#### DATA EXCERPTS ####

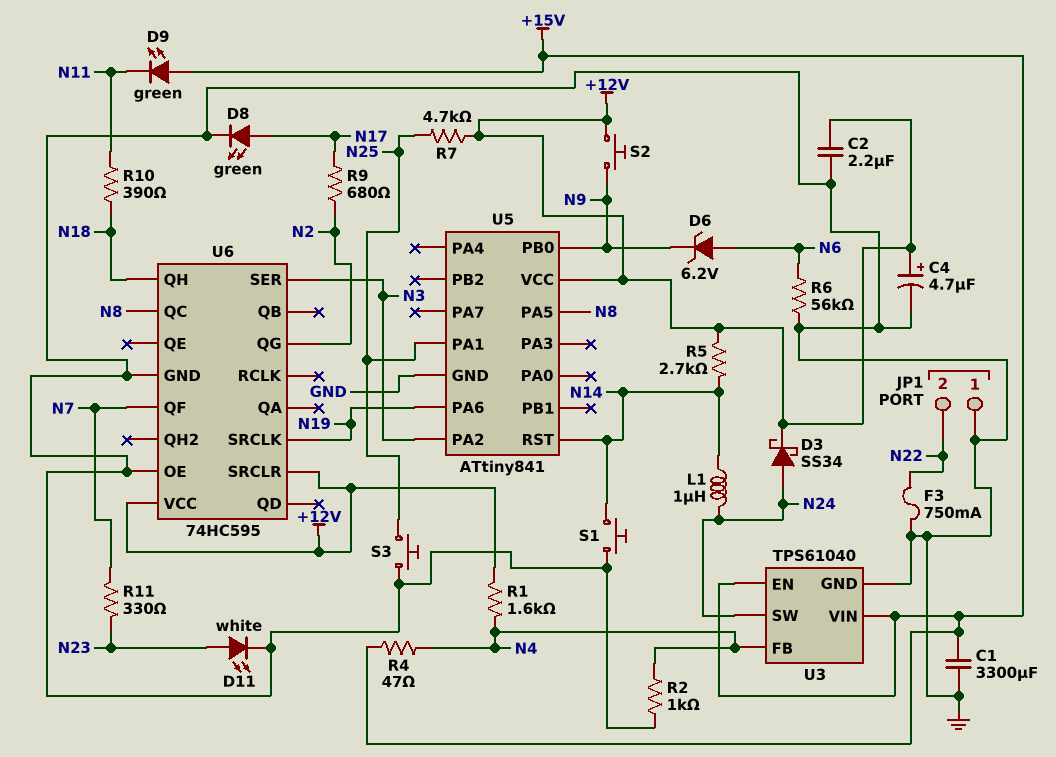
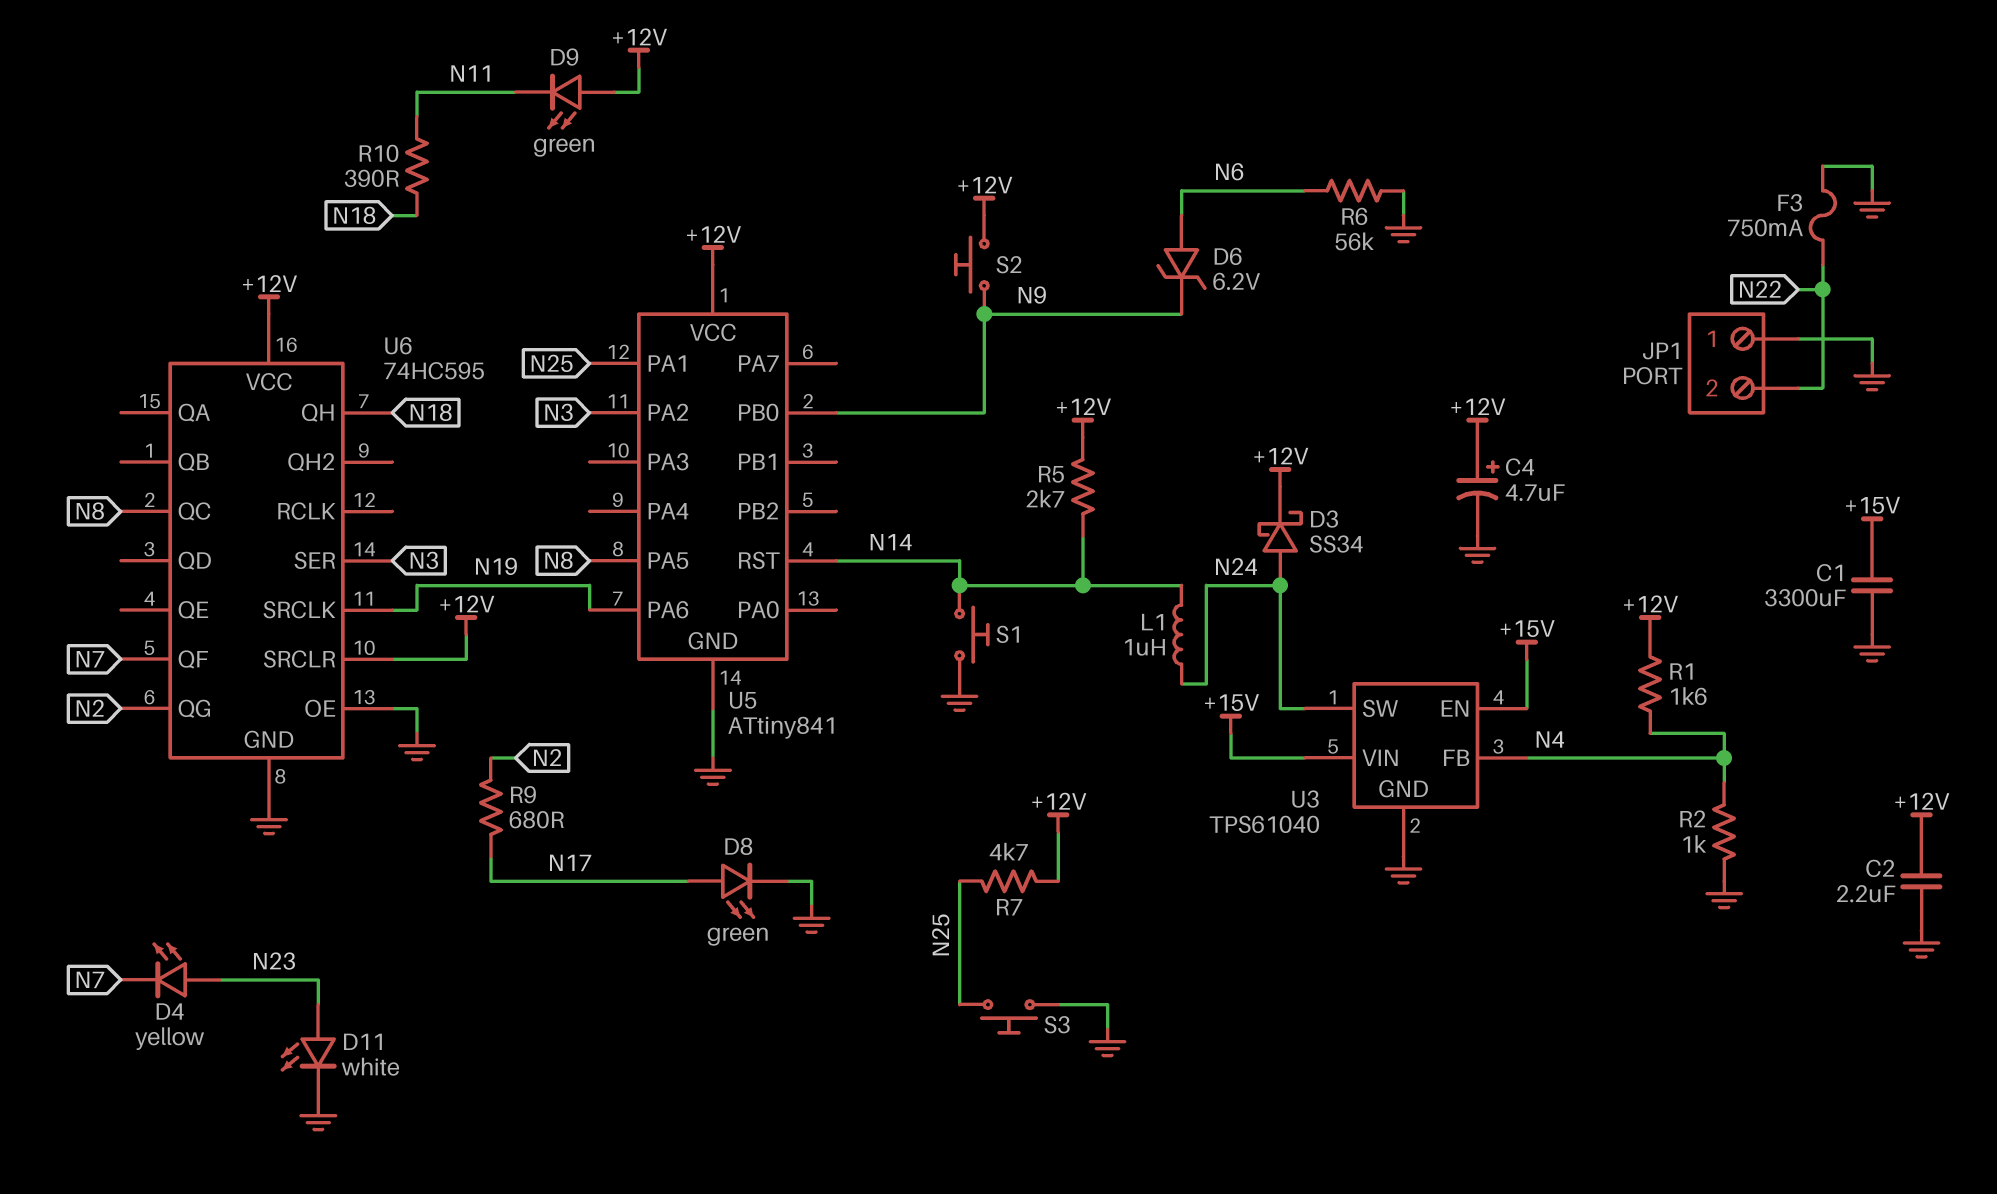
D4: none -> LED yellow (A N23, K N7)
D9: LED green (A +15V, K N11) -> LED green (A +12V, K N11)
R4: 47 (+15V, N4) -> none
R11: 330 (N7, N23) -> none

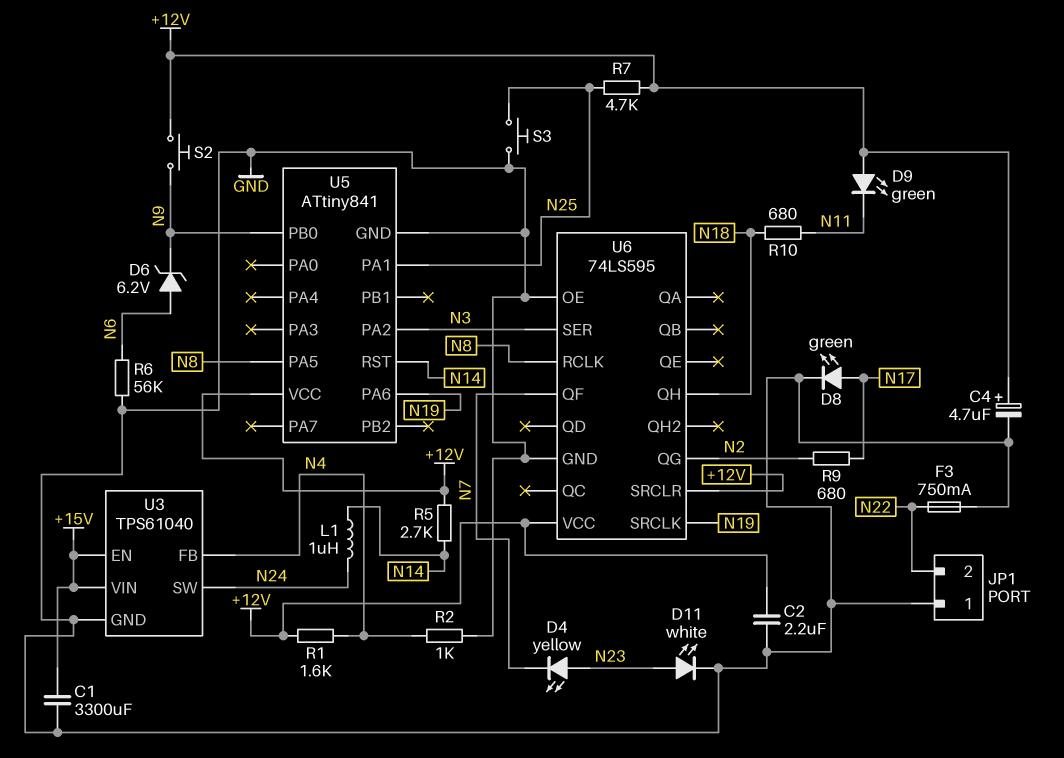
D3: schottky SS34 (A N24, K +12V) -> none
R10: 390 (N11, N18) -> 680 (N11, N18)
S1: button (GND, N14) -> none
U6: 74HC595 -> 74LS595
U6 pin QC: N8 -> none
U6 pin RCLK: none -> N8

####

WHAT IS BEING ASKED » Copy, without any change, the lines from the one that contains "D3: schottky SS34 (A N24, K +12V) -> none" to the final line of the entries above.

TASK OUTPUT »
D3: schottky SS34 (A N24, K +12V) -> none
R10: 390 (N11, N18) -> 680 (N11, N18)
S1: button (GND, N14) -> none
U6: 74HC595 -> 74LS595
U6 pin QC: N8 -> none
U6 pin RCLK: none -> N8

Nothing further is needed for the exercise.